DESCRIPTION OF THE TASK: Check every line of the entries below for the word "camera", and copy the ones that have it.

DATA FOR THIS EXERCISE:
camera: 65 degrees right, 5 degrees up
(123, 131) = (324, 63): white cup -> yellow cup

---

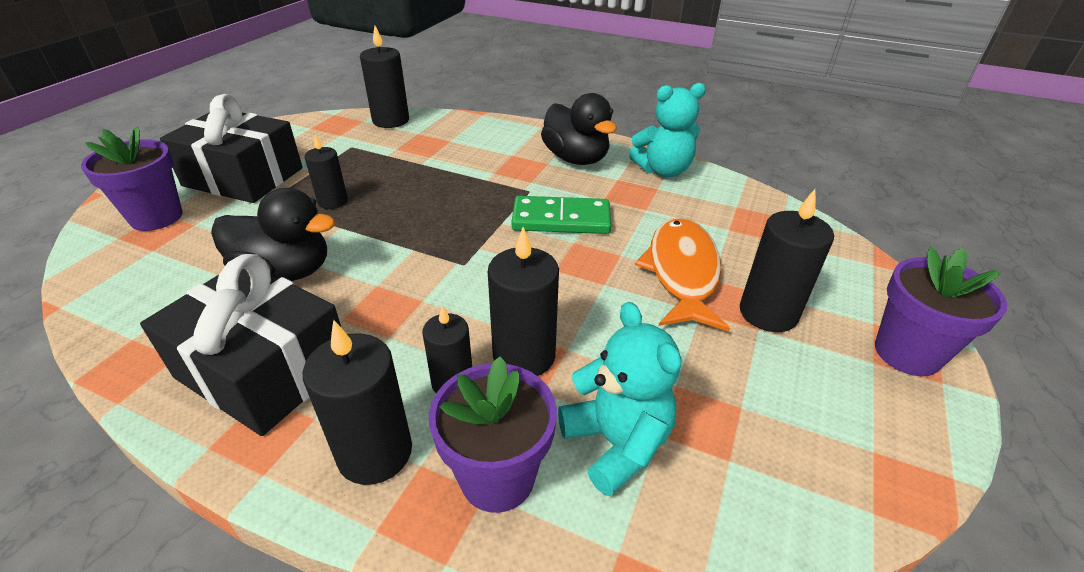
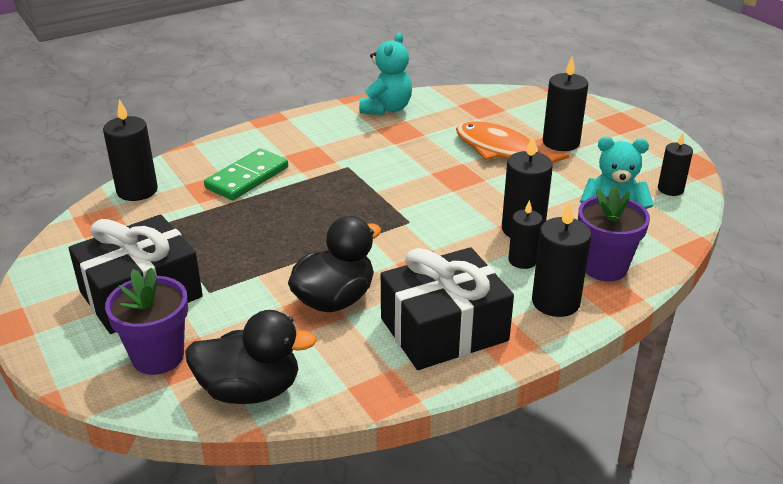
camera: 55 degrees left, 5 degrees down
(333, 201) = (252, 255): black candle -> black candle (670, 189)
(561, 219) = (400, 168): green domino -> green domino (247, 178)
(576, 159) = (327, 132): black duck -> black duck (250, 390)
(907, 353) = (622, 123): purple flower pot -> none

THE COMPLETED TASK:
camera: 65 degrees right, 5 degrees up
camera: 55 degrees left, 5 degrees down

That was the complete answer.